### Your instructions
Copy out, from the data, each line containing the string "plus".

### Information shown
○ ○ ○ ○
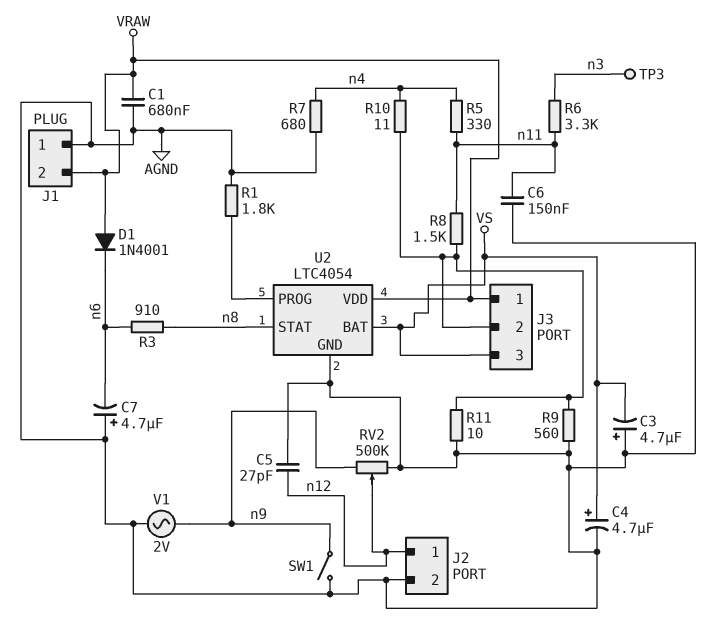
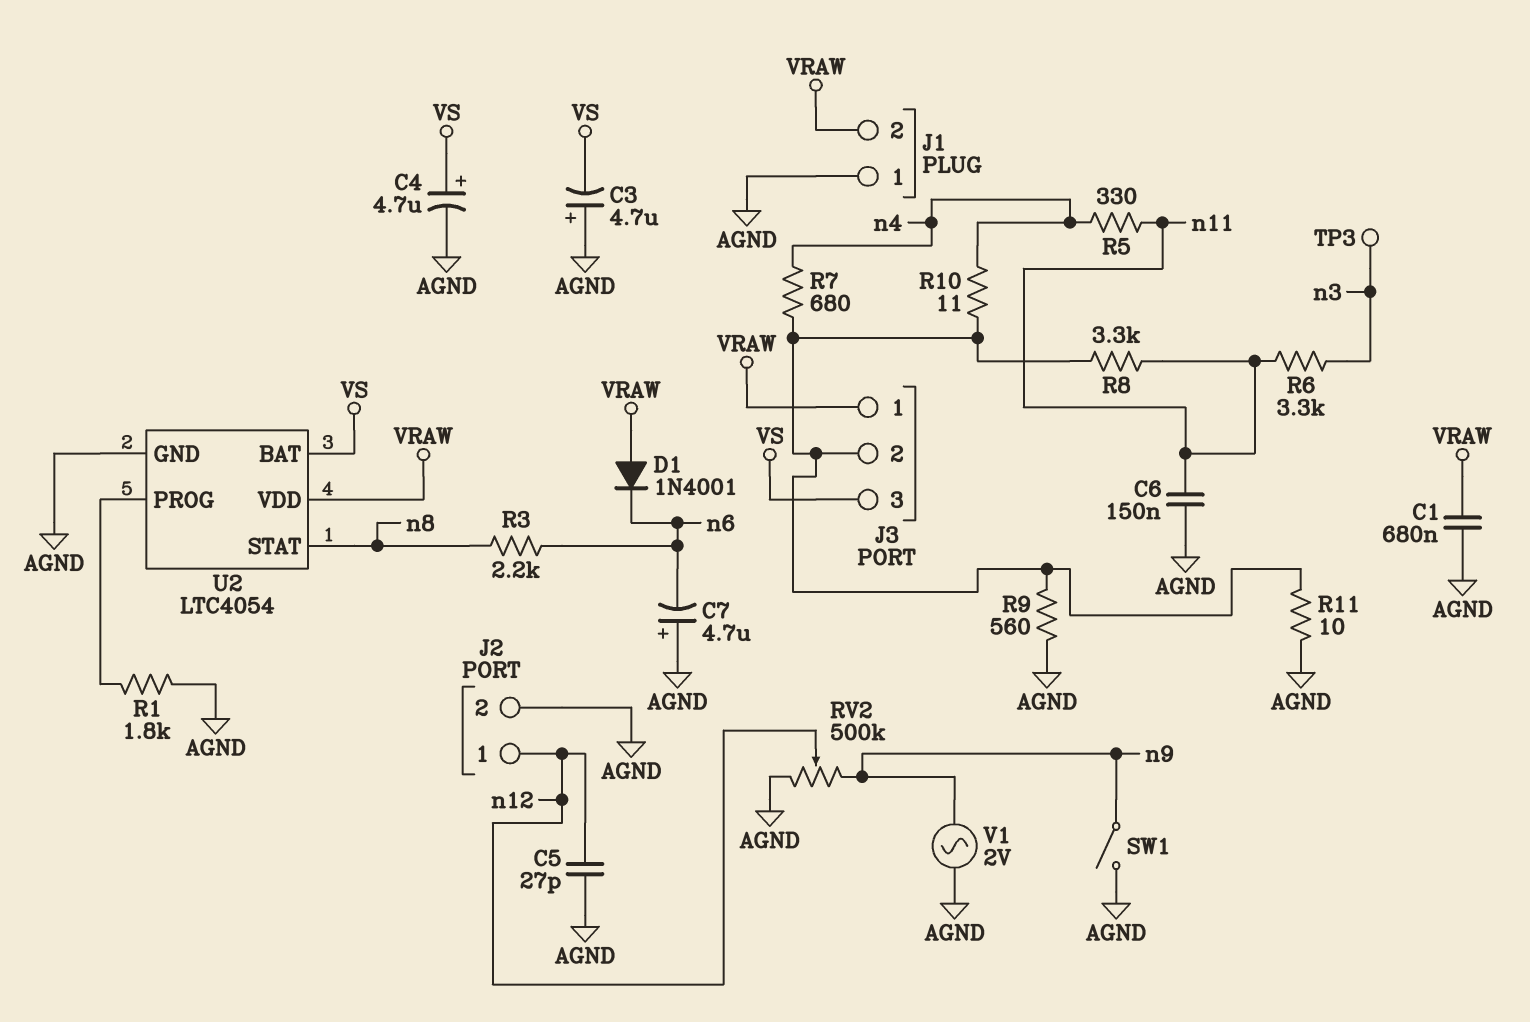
R3: 910 (n6, n8) -> 2.2k (n6, n8)
R7: 680 (AGND, n4) -> 680 (J3/2, n4)
R8: 1.5k (J3/2, n11) -> 3.3k (J3/2, n11)

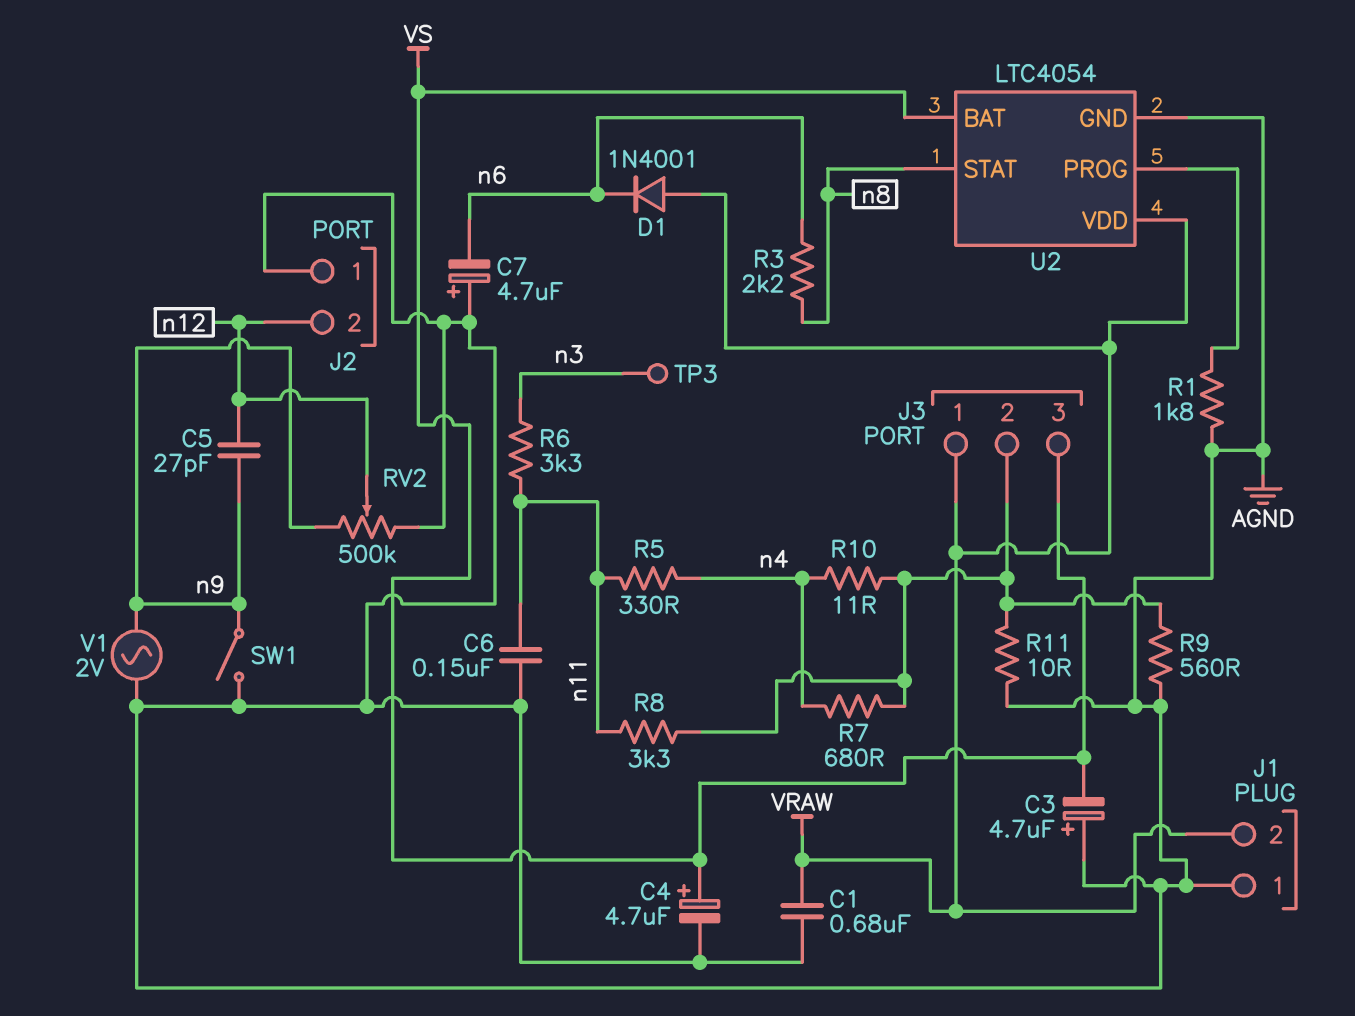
C5: 27pF (AGND, n12) -> 27pF (n9, n12)
J2 pin 1: n12 -> AGND
J2 pin 2: AGND -> n12

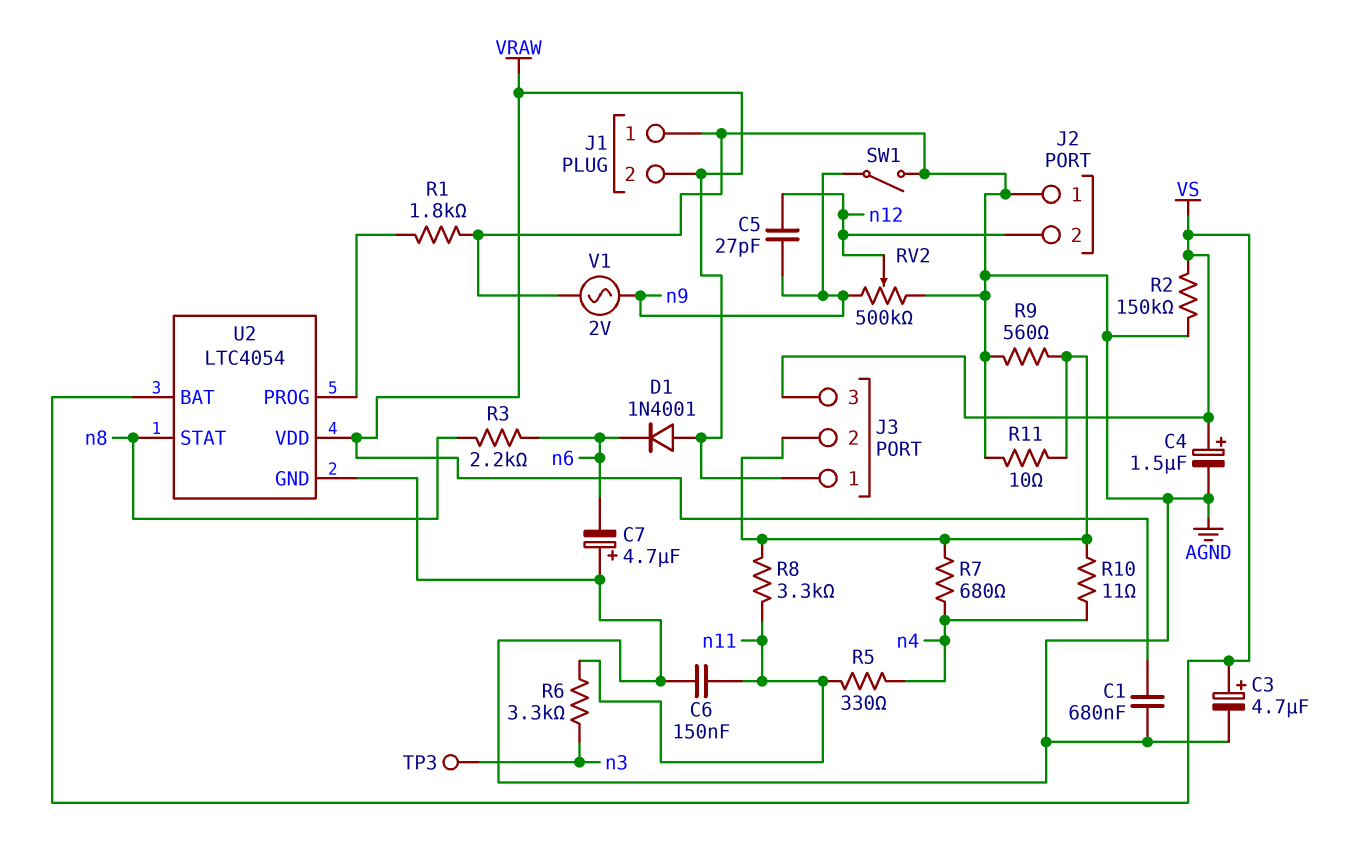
C3: 4.7uF (plus AGND, minus VS) -> 4.7uF (plus VS, minus AGND)
C4: 4.7uF (plus VS, minus AGND) -> 1.5uF (plus VS, minus AGND)
R2: none -> 150k (AGND, VS)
○ ○ ○ ○
### Output for this exercise
C3: 4.7uF (plus AGND, minus VS) -> 4.7uF (plus VS, minus AGND)
C4: 4.7uF (plus VS, minus AGND) -> 1.5uF (plus VS, minus AGND)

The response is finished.